[Before-and-after object listings]

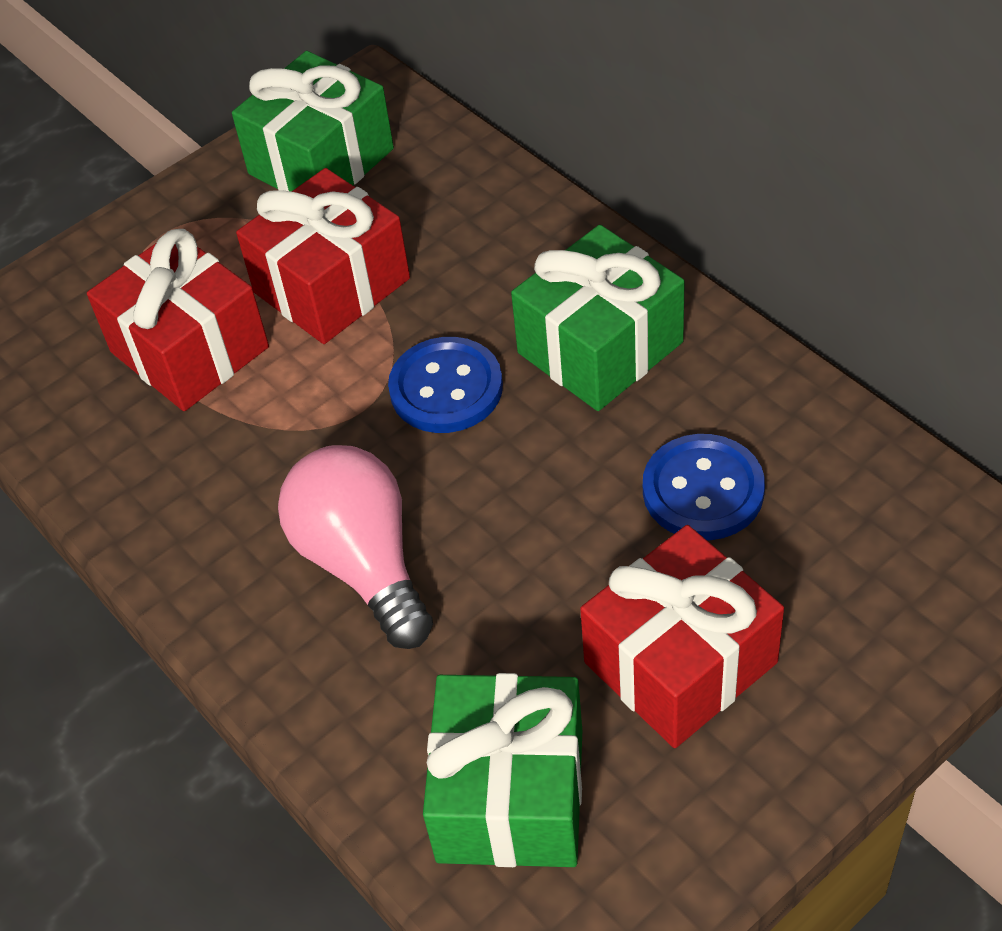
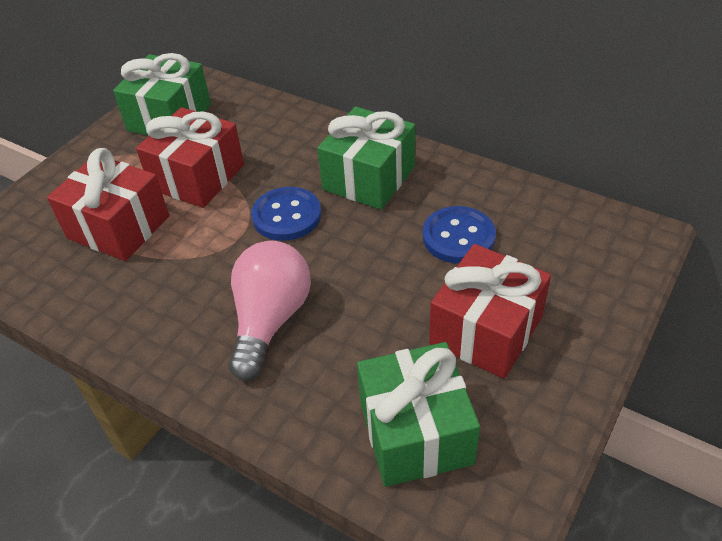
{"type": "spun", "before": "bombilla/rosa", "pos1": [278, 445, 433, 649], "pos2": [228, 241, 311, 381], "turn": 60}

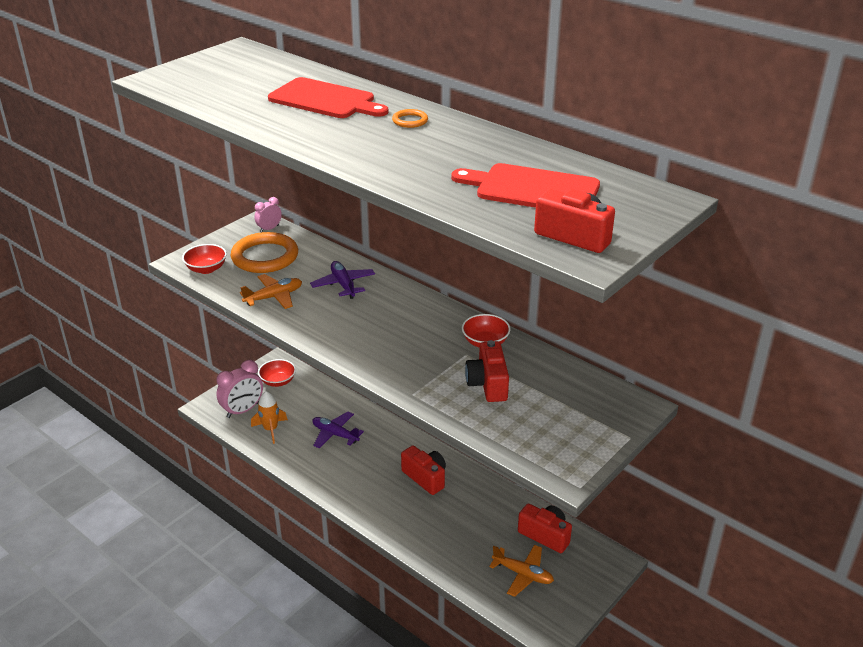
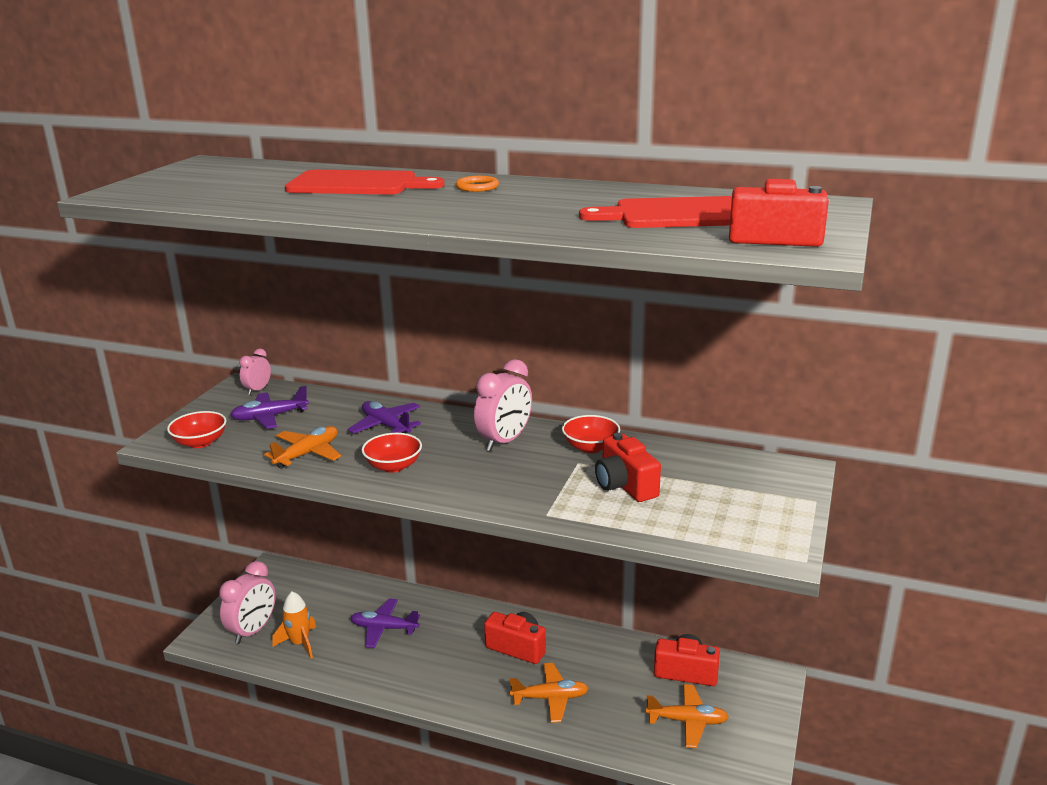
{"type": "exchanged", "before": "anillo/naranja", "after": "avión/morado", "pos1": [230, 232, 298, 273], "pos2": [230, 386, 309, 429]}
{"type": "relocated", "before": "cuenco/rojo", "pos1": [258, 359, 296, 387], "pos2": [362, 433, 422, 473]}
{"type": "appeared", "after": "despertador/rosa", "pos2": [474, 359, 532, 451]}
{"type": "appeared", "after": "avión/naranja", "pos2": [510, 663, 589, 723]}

TASK DETAILS — Although the records contain pictures, transcribe only their text, exactly as written.

SOLUTION BELOW —
{"type": "spun", "before": "bombilla/rosa", "pos1": [278, 445, 433, 649], "pos2": [228, 241, 311, 381], "turn": 60}

{"type": "exchanged", "before": "anillo/naranja", "after": "avión/morado", "pos1": [230, 232, 298, 273], "pos2": [230, 386, 309, 429]}
{"type": "relocated", "before": "cuenco/rojo", "pos1": [258, 359, 296, 387], "pos2": [362, 433, 422, 473]}
{"type": "appeared", "after": "despertador/rosa", "pos2": [474, 359, 532, 451]}
{"type": "appeared", "after": "avión/naranja", "pos2": [510, 663, 589, 723]}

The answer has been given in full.